TASK GOAL | From the data below, return only the lines from the one with "KEYS3: 3x1 -> 4x1" through the one with "RGB3 pin G: B6 -> A5", exact and inclusive, with pictures left out.

(Content revision data)
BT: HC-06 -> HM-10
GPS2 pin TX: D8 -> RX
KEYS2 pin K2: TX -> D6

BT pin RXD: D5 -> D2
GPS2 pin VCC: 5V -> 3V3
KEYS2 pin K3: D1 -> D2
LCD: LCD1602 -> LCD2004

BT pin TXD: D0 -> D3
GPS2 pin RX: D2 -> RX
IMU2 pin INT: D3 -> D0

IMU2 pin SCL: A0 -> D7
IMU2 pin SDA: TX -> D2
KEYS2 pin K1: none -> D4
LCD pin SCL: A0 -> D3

---

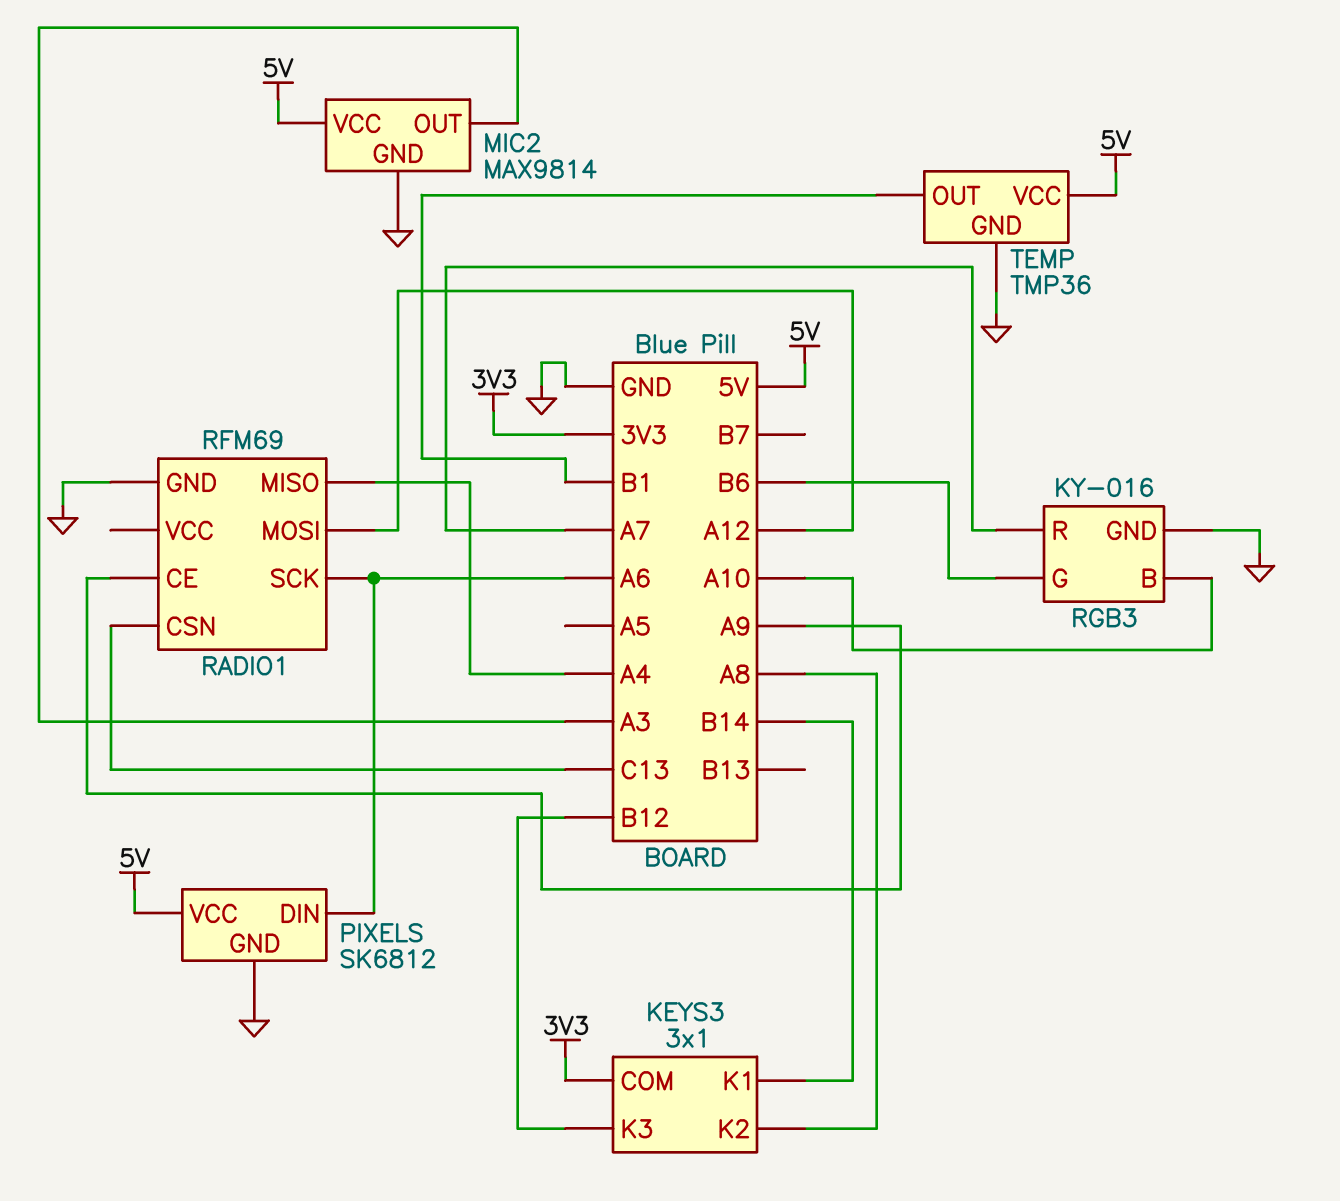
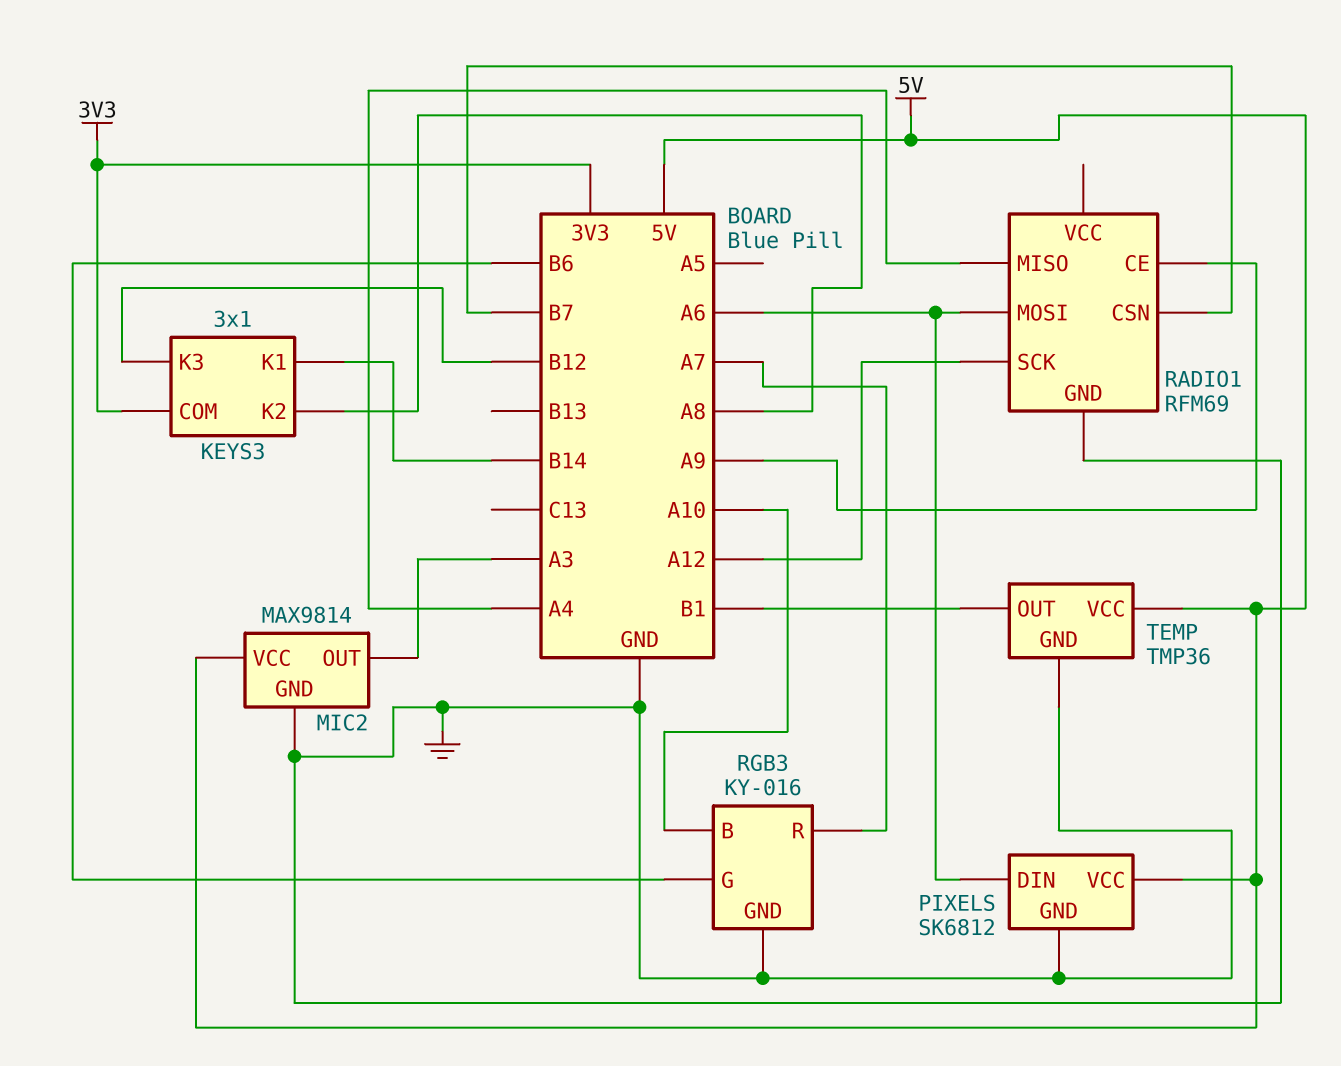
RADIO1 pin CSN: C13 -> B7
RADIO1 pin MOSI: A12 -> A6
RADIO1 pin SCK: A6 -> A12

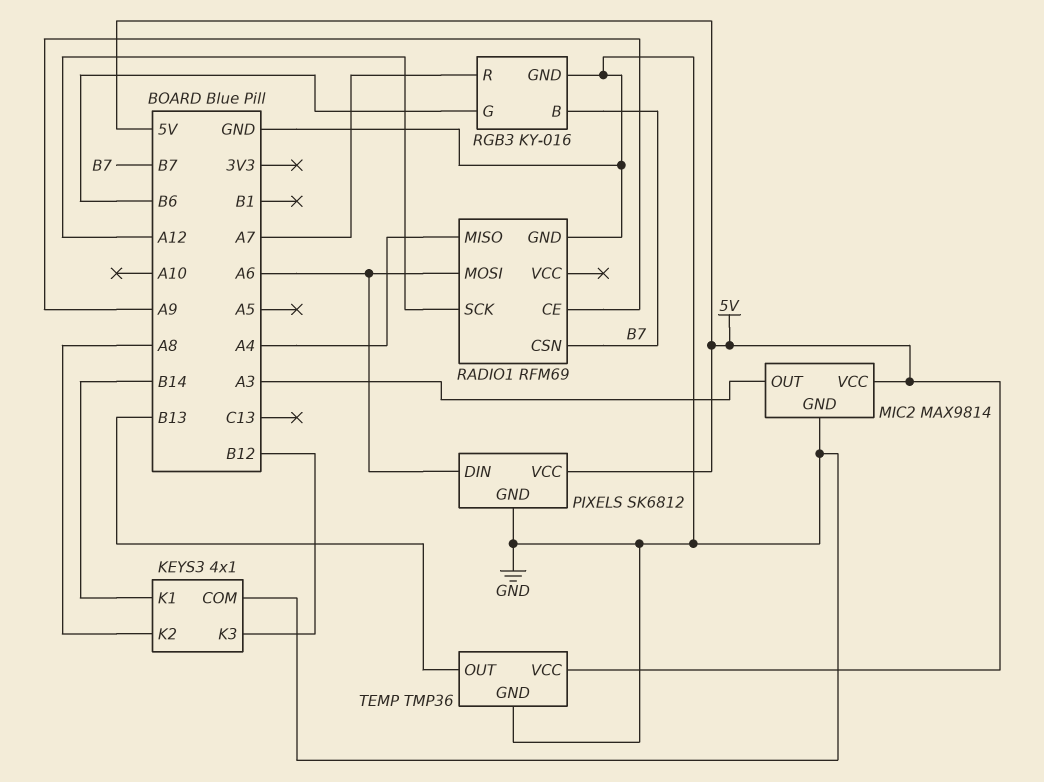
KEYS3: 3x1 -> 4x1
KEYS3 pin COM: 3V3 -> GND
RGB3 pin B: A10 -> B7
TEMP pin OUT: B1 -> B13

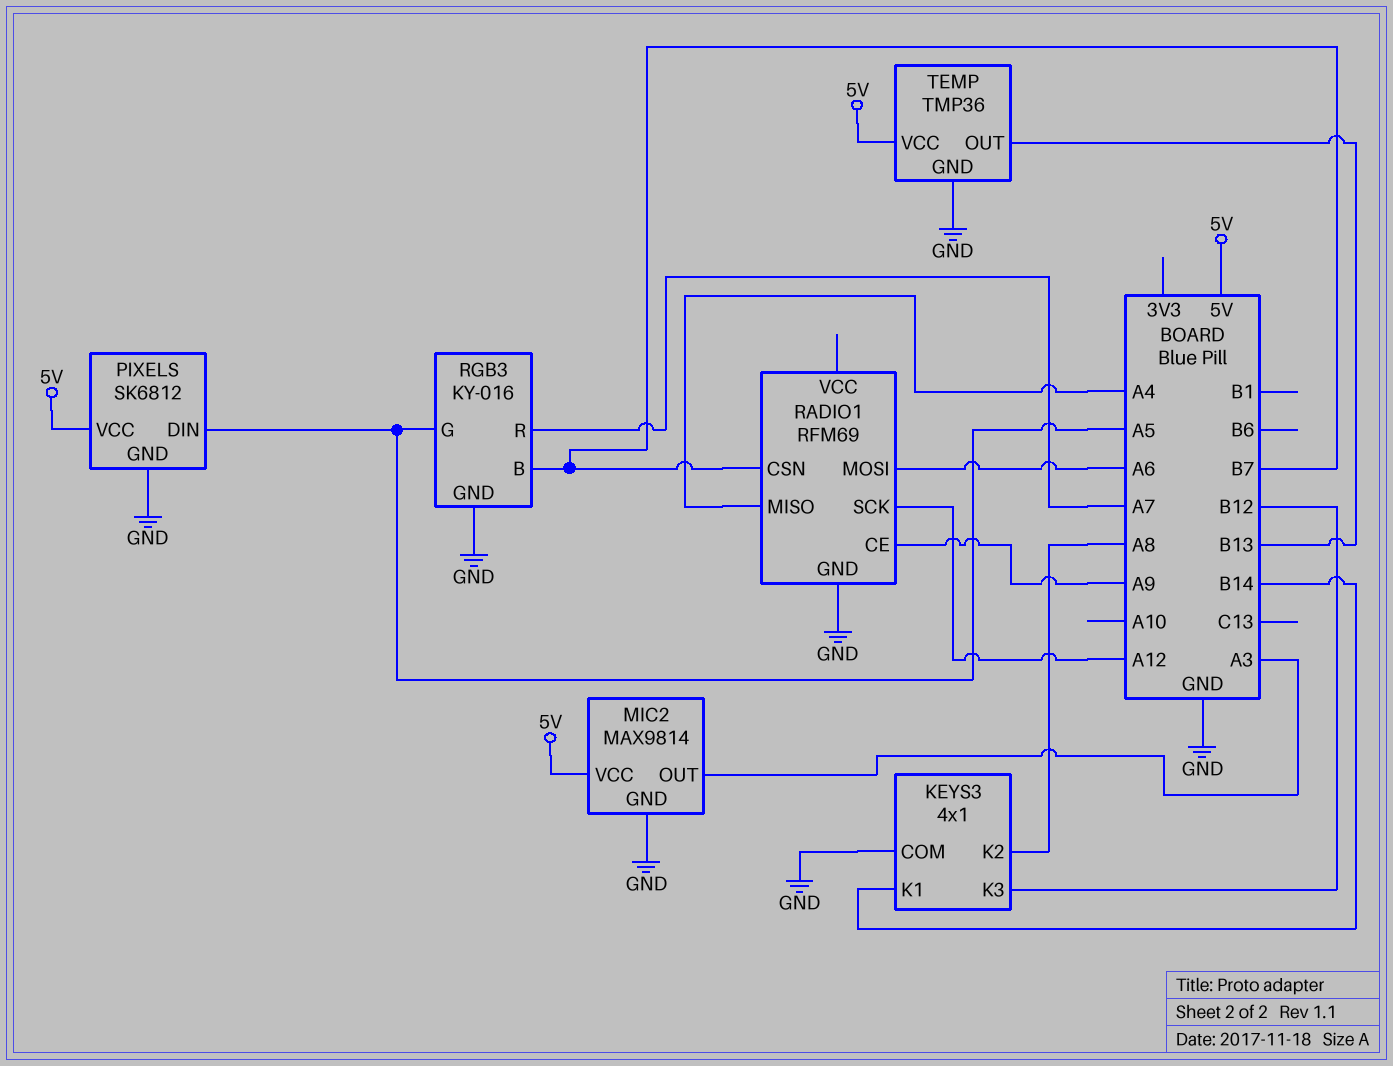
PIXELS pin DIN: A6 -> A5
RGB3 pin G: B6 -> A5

RESPONSE TO THE TASK |
KEYS3: 3x1 -> 4x1
KEYS3 pin COM: 3V3 -> GND
RGB3 pin B: A10 -> B7
TEMP pin OUT: B1 -> B13

PIXELS pin DIN: A6 -> A5
RGB3 pin G: B6 -> A5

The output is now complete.